_Work to complete_
When you reproduce the data, keep every word exactly as it stands and leave the pictures out.

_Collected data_
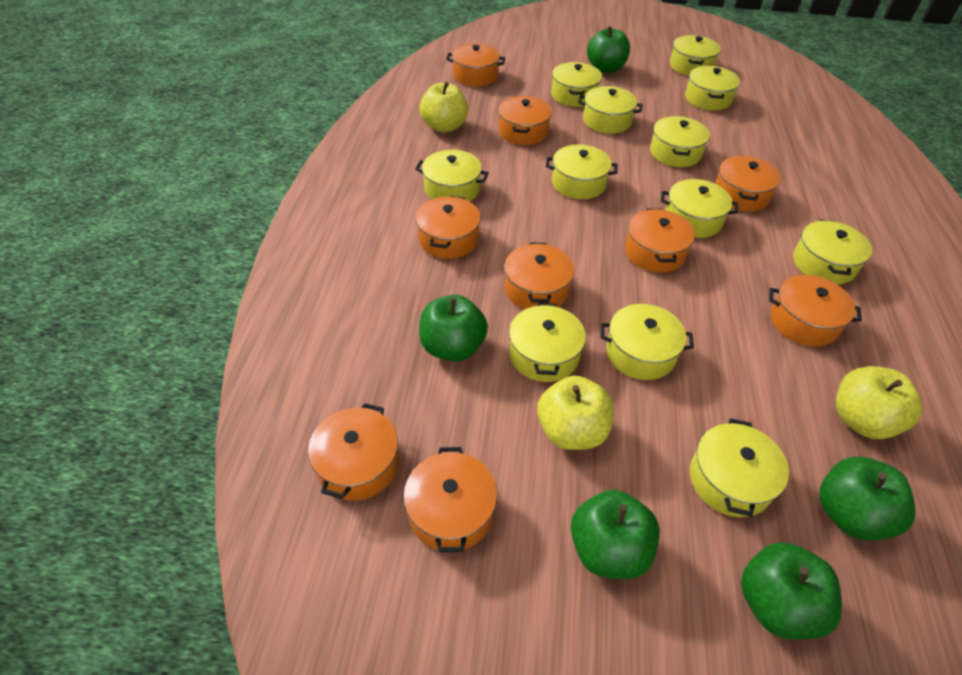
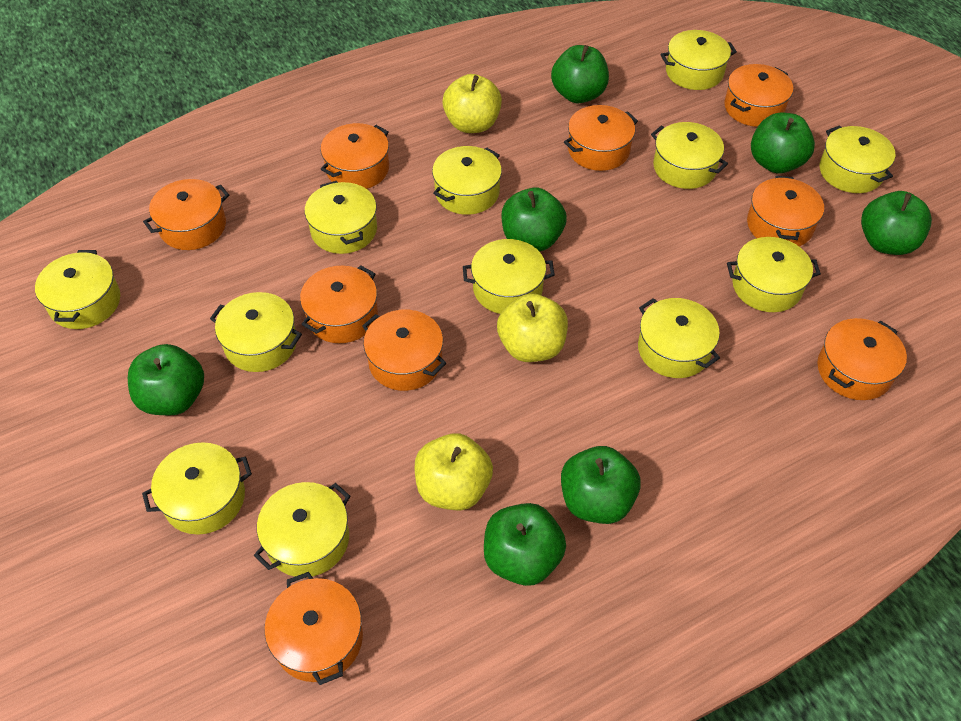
green apple: 5 -> 7

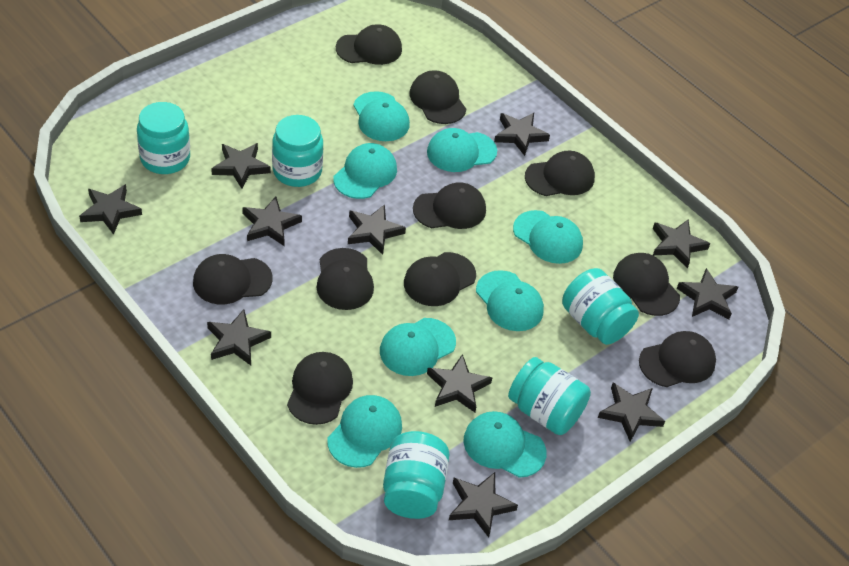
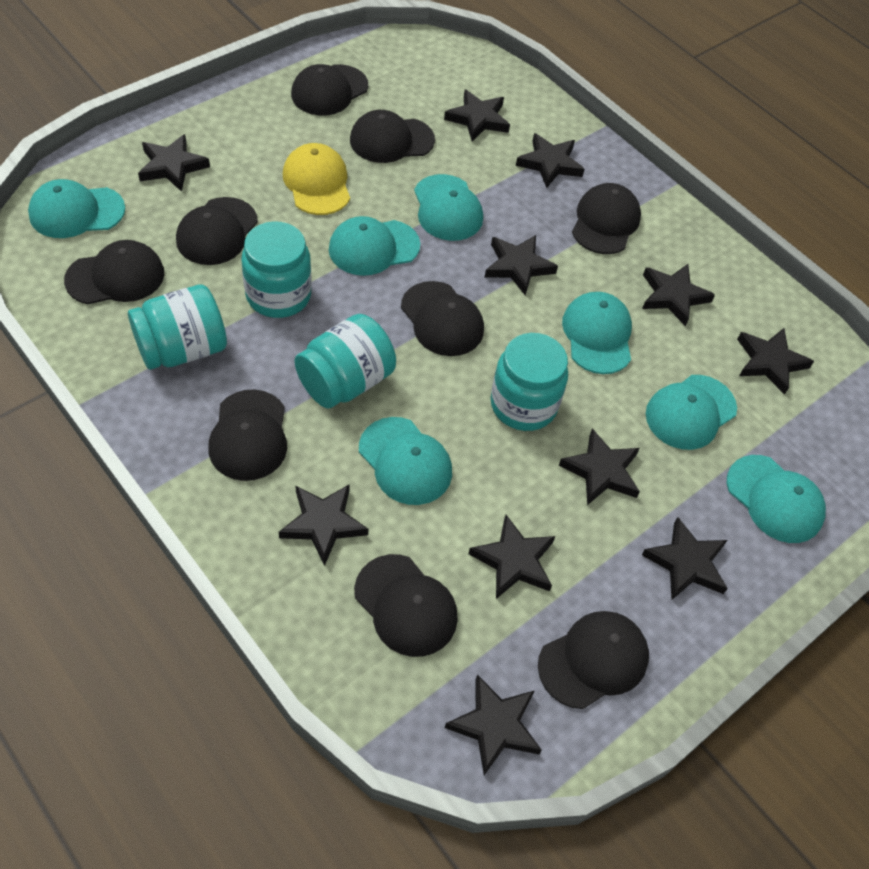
black cap: 10 -> 9
turquoise cap: 8 -> 7
turquoise jar: 5 -> 4
yellow cap: 0 -> 1

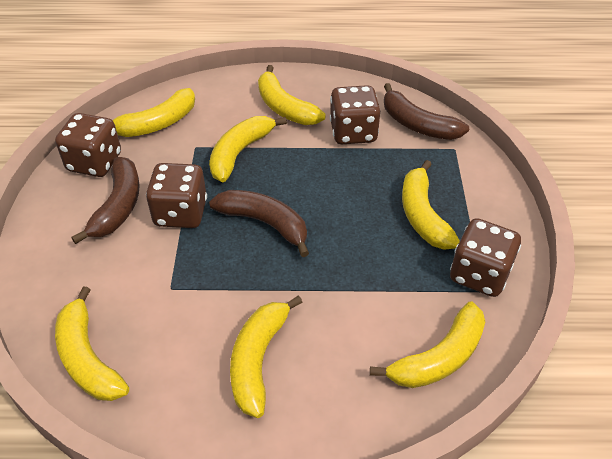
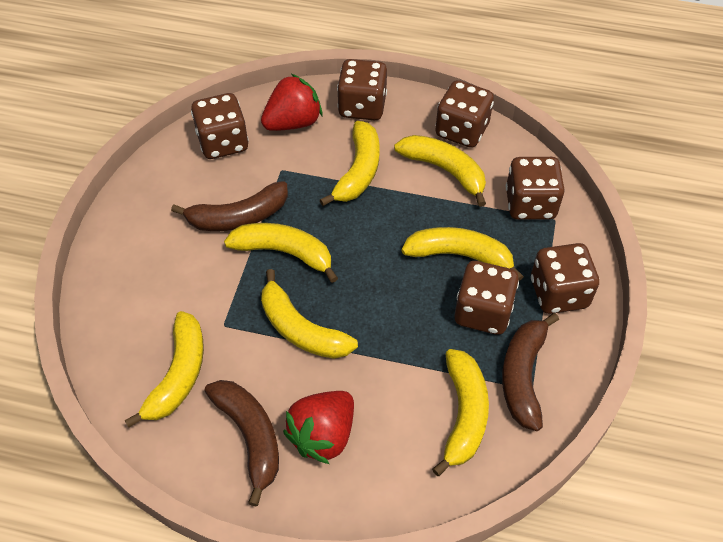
brown dice: 4 -> 6
red strawberry: 0 -> 2

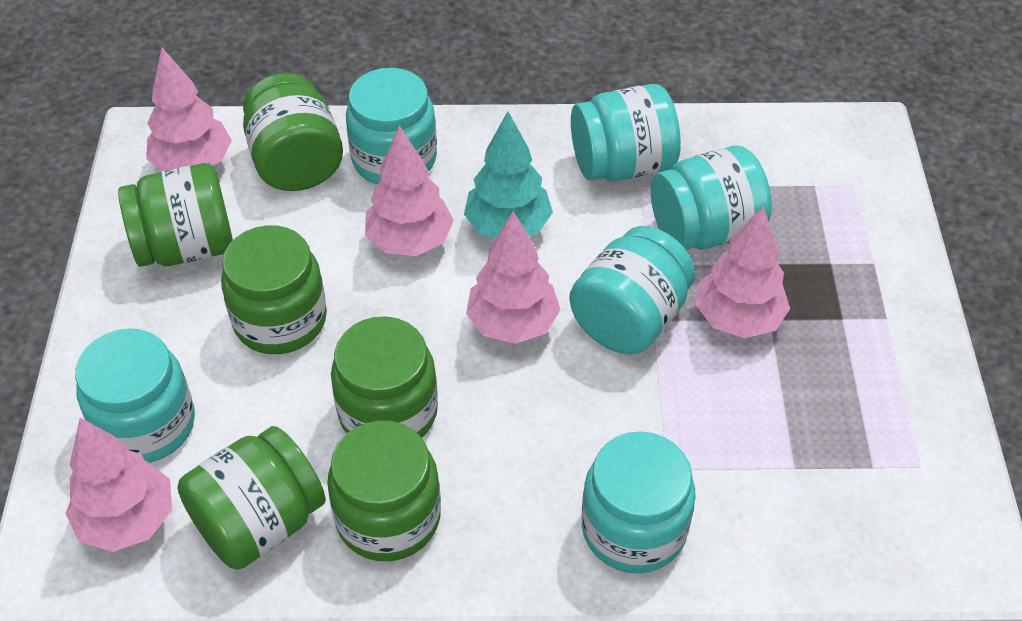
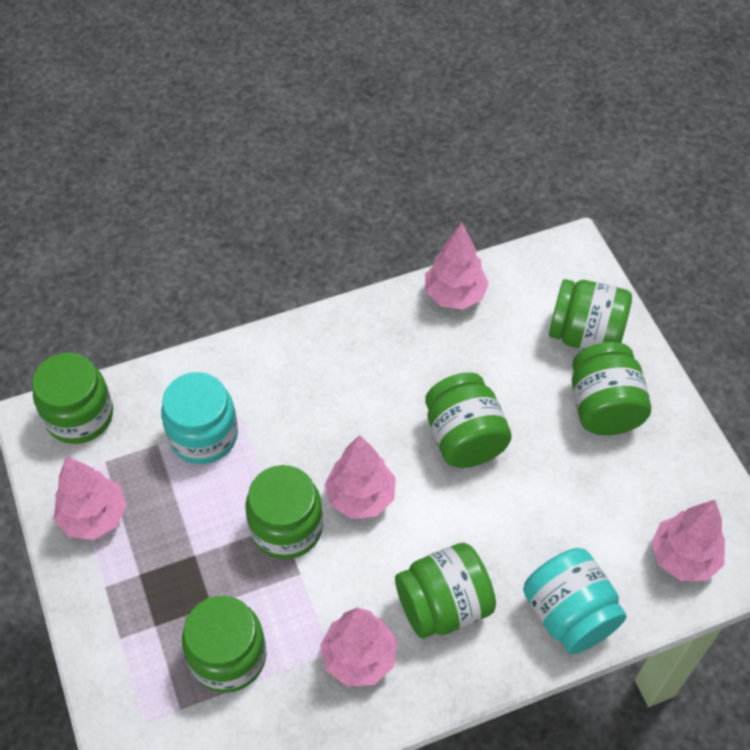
green jar: 6 -> 7
turquoise jar: 6 -> 2
turquoise tree: 1 -> 0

_Completed task_
green apple: 5 -> 7

black cap: 10 -> 9
turquoise cap: 8 -> 7
turquoise jar: 5 -> 4
yellow cap: 0 -> 1

brown dice: 4 -> 6
red strawberry: 0 -> 2

green jar: 6 -> 7
turquoise jar: 6 -> 2
turquoise tree: 1 -> 0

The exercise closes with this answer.